#### Given records

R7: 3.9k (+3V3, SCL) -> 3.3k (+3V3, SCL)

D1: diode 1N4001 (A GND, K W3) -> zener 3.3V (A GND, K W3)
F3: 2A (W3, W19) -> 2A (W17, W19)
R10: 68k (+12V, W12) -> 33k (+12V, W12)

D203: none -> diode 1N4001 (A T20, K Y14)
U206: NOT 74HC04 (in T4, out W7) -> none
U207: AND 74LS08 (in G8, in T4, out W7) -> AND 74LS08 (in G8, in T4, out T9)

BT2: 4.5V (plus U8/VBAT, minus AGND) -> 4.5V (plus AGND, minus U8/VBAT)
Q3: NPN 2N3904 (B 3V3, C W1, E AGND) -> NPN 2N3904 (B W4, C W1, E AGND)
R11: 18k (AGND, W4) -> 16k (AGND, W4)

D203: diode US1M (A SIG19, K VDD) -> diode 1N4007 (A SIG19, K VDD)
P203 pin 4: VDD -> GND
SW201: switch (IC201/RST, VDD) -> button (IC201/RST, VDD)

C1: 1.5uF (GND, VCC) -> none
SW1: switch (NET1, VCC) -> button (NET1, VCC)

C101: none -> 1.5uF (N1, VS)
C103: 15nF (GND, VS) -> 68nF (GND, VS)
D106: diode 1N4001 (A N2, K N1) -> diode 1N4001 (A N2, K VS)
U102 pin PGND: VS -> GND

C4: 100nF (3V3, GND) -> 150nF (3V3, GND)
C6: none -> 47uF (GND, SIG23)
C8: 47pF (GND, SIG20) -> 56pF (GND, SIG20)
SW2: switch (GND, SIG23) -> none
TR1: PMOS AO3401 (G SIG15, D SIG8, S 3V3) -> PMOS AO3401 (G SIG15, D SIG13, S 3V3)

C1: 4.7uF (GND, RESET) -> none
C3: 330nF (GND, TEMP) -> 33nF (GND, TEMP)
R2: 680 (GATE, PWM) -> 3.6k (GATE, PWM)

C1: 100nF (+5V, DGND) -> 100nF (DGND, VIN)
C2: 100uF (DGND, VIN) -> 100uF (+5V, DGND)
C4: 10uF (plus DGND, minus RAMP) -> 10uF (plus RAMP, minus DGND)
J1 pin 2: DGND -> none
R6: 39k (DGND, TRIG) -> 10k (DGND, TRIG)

########

▶ Work instruction:
Go through the records line by line and count those that contain the string "none". Answer with the count alone.

▶ Exercise answer:
8